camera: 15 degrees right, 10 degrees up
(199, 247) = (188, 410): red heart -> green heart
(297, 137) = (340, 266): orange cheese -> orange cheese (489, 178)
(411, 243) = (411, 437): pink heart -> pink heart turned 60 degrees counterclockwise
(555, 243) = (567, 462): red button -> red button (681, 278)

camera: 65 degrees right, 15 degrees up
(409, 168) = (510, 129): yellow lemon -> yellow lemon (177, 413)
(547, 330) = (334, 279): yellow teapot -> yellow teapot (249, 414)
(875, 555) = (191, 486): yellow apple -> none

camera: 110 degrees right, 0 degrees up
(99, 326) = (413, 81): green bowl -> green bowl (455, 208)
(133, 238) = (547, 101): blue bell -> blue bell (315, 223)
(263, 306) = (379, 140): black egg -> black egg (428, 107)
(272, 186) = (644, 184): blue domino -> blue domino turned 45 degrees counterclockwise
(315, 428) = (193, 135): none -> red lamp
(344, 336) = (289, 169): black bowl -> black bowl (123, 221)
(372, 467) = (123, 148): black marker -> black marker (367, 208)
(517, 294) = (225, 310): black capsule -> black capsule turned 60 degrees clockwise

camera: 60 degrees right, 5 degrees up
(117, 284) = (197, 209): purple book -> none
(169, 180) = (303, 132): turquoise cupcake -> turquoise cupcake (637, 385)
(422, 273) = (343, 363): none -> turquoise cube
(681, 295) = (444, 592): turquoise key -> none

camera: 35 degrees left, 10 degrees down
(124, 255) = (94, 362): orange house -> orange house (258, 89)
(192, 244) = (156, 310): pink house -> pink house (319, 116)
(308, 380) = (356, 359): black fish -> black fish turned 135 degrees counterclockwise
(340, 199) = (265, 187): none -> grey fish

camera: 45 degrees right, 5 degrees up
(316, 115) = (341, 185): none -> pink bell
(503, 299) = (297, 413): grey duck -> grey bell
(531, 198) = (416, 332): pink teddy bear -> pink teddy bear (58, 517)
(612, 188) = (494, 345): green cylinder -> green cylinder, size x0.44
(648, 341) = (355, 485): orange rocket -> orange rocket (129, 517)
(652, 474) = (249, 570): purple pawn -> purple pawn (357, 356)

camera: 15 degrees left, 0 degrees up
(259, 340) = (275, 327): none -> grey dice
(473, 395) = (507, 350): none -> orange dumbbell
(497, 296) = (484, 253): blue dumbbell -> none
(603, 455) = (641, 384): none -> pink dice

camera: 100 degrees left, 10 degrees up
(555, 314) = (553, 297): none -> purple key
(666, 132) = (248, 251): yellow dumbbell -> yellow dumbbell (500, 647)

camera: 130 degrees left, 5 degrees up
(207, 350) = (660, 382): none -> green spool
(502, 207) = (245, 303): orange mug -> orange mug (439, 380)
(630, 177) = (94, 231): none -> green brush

## Your task
Scan the material above for the word "purple", and copy each line where it appears.

## Answer box
(117, 284) = (197, 209): purple book -> none
(652, 474) = (249, 570): purple pawn -> purple pawn (357, 356)
(555, 314) = (553, 297): none -> purple key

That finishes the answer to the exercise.